Data shown section start

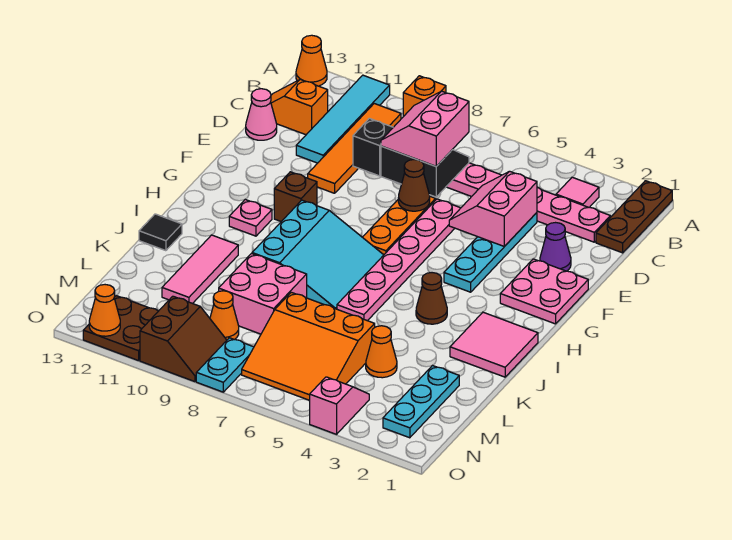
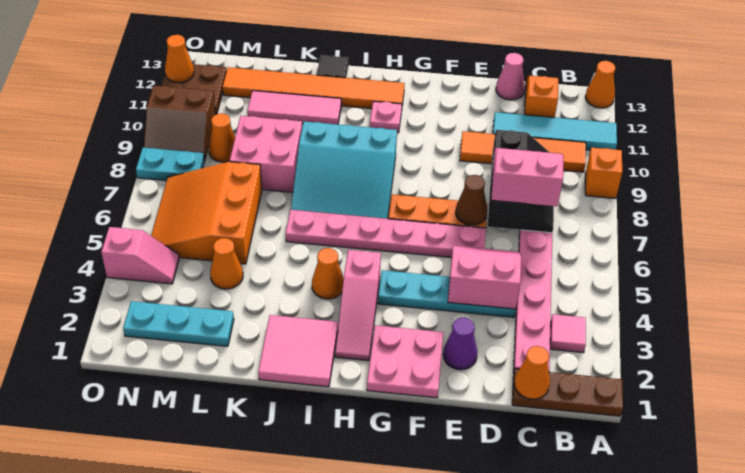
none -> orange cone C1 level 2
brown brick G10 level 1 -> none
none -> pink slope H2:H4 level 1 top 4
none -> orange tile H12:M12 level 1
brown cone I4 level 1 -> orange cone I4 level 1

Data shown section end

What you have to do: Return only those lines that run from the one containing "none -> pink slope H2:H4 level 1 top 4" through the end of the entries, keeping each exactly as written.

Expected answer:
none -> pink slope H2:H4 level 1 top 4
none -> orange tile H12:M12 level 1
brown cone I4 level 1 -> orange cone I4 level 1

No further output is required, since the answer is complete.